**Task description**
Reproduction without pictures: print every entry precisely as written.
┌─ Exercise inputs
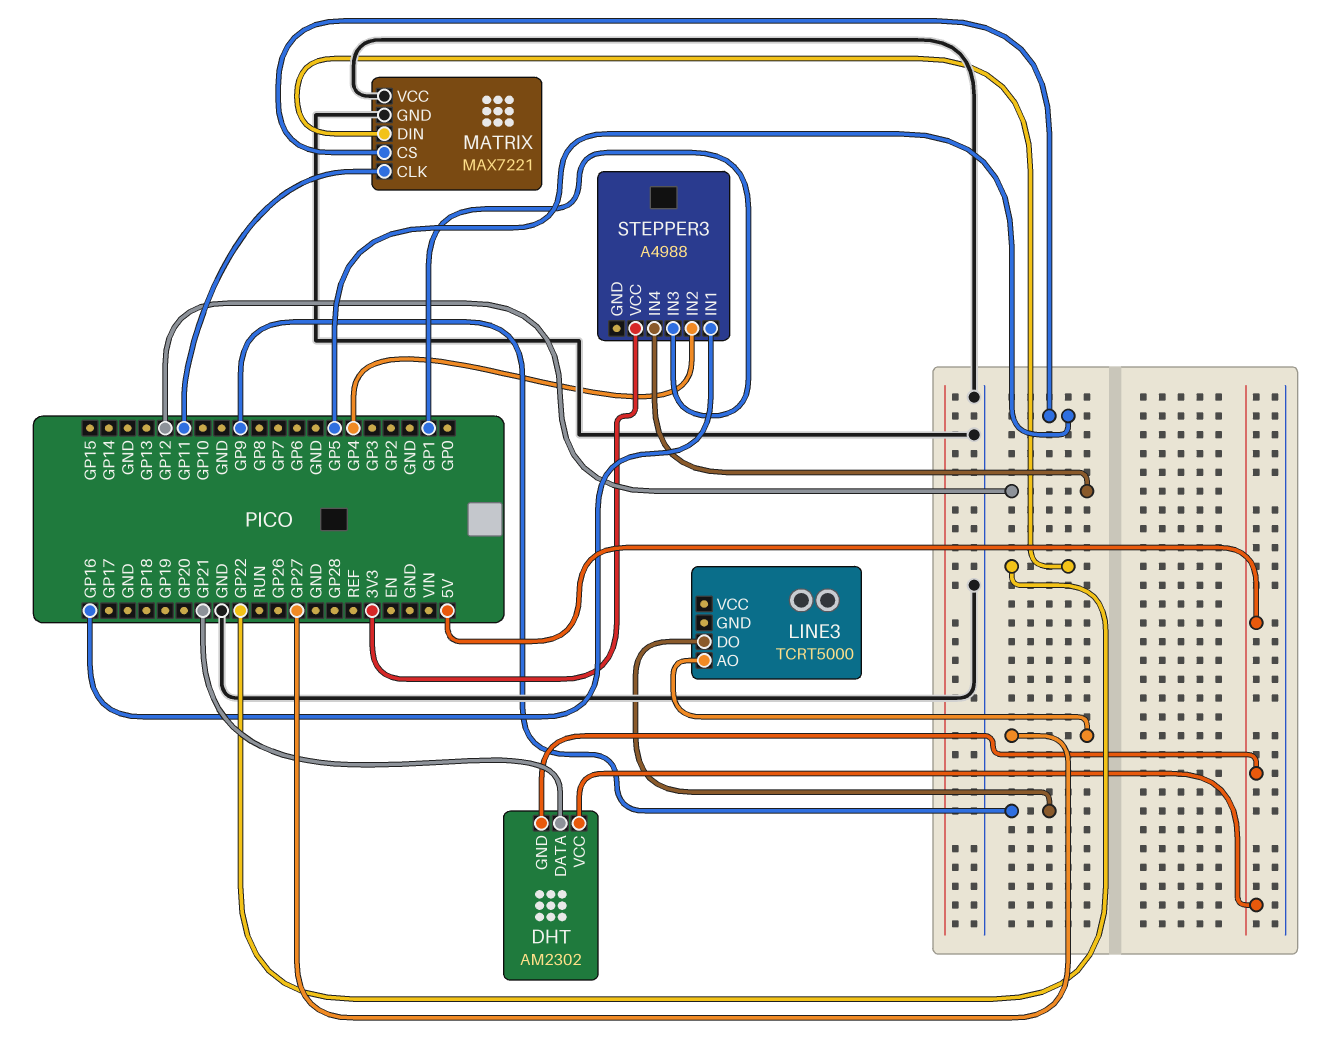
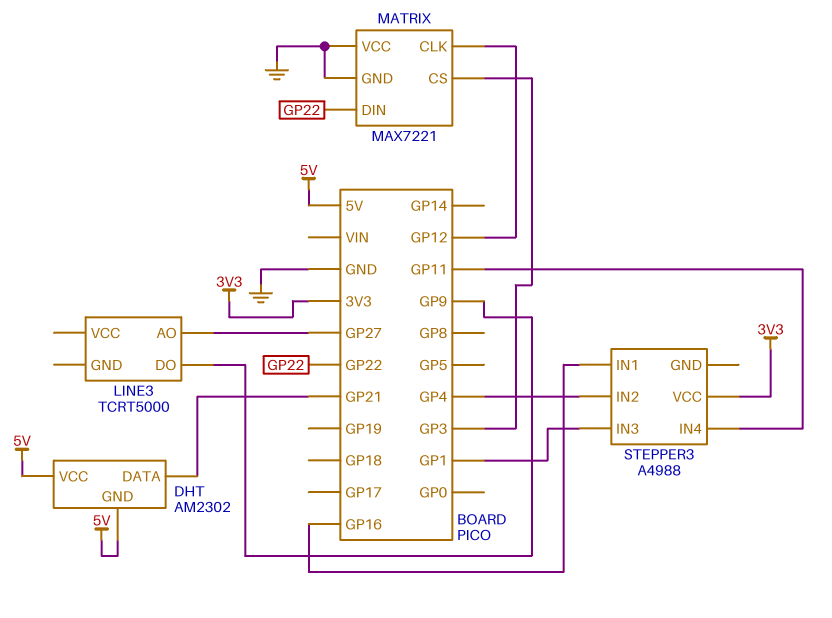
MATRIX pin CLK: GP11 -> GP12
MATRIX pin CS: GP5 -> GP3
STEPPER3 pin IN4: GP12 -> GP11

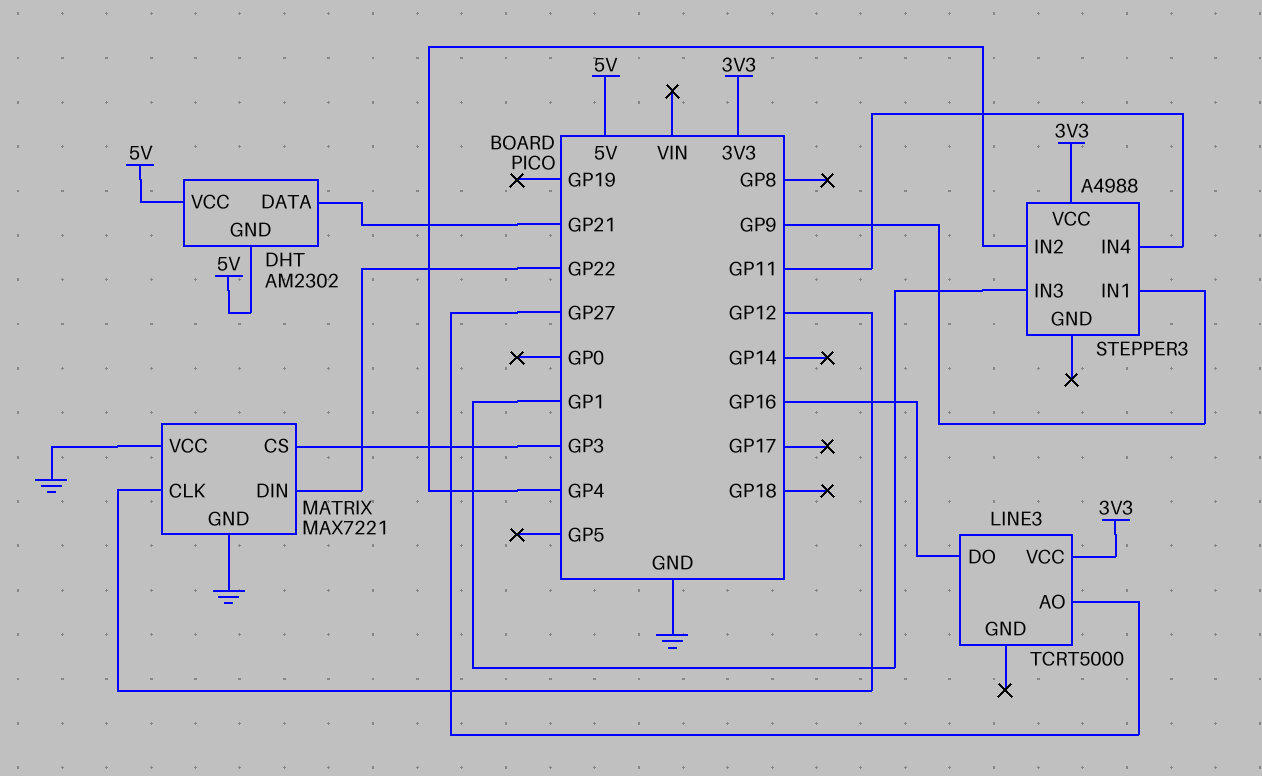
LINE3 pin DO: GP9 -> GP16
LINE3 pin VCC: none -> 3V3
STEPPER3 pin IN1: GP16 -> GP9

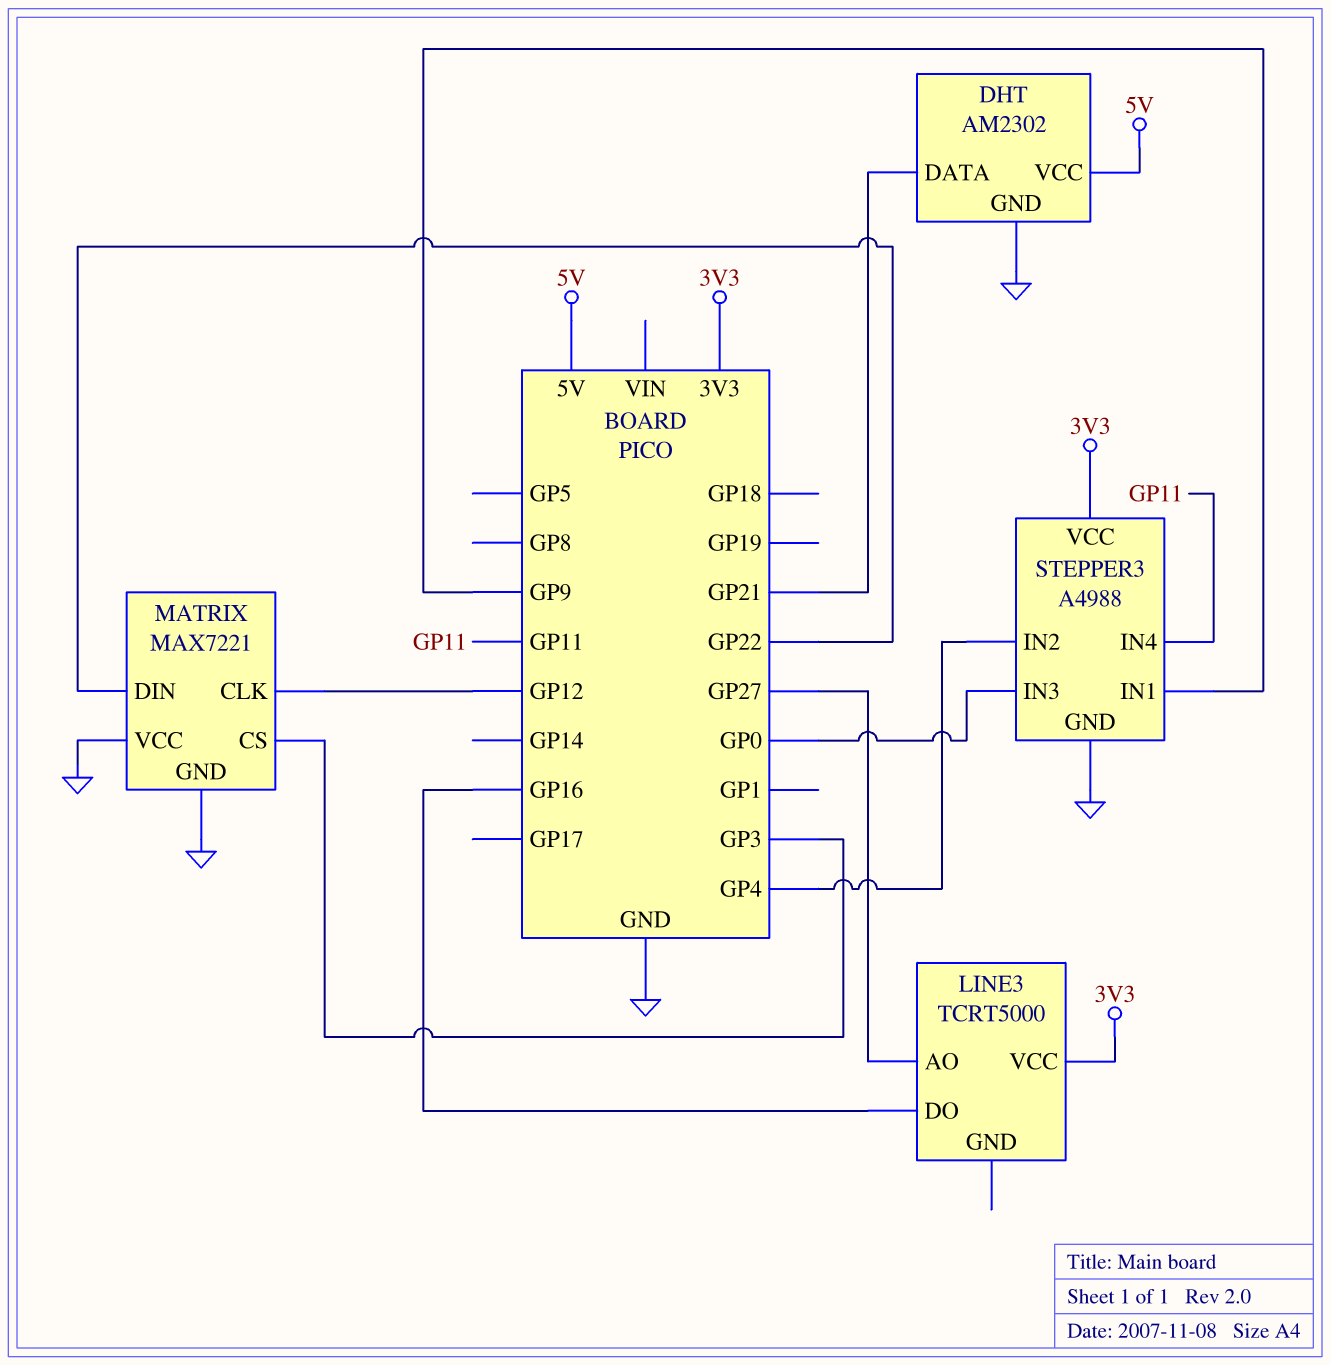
DHT pin GND: 5V -> GND
STEPPER3 pin GND: none -> GND
STEPPER3 pin IN3: GP1 -> GP0

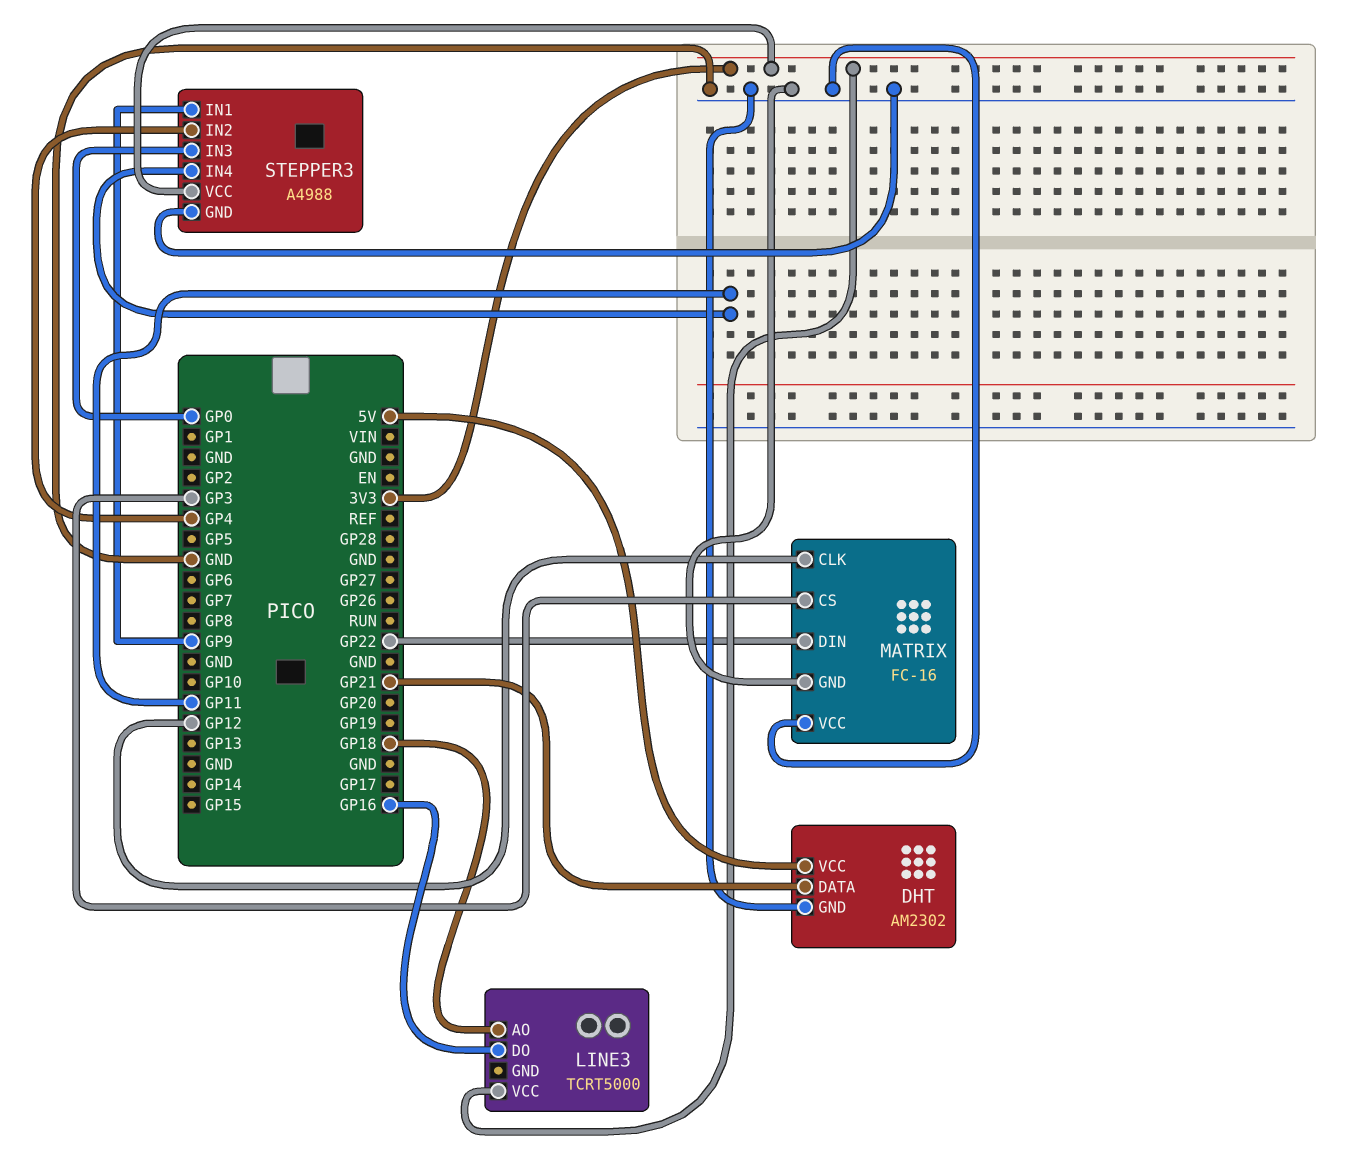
LINE3 pin AO: GP27 -> GP18
MATRIX: MAX7221 -> FC-16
└─
**Task answer**
MATRIX pin CLK: GP11 -> GP12
MATRIX pin CS: GP5 -> GP3
STEPPER3 pin IN4: GP12 -> GP11

LINE3 pin DO: GP9 -> GP16
LINE3 pin VCC: none -> 3V3
STEPPER3 pin IN1: GP16 -> GP9

DHT pin GND: 5V -> GND
STEPPER3 pin GND: none -> GND
STEPPER3 pin IN3: GP1 -> GP0

LINE3 pin AO: GP27 -> GP18
MATRIX: MAX7221 -> FC-16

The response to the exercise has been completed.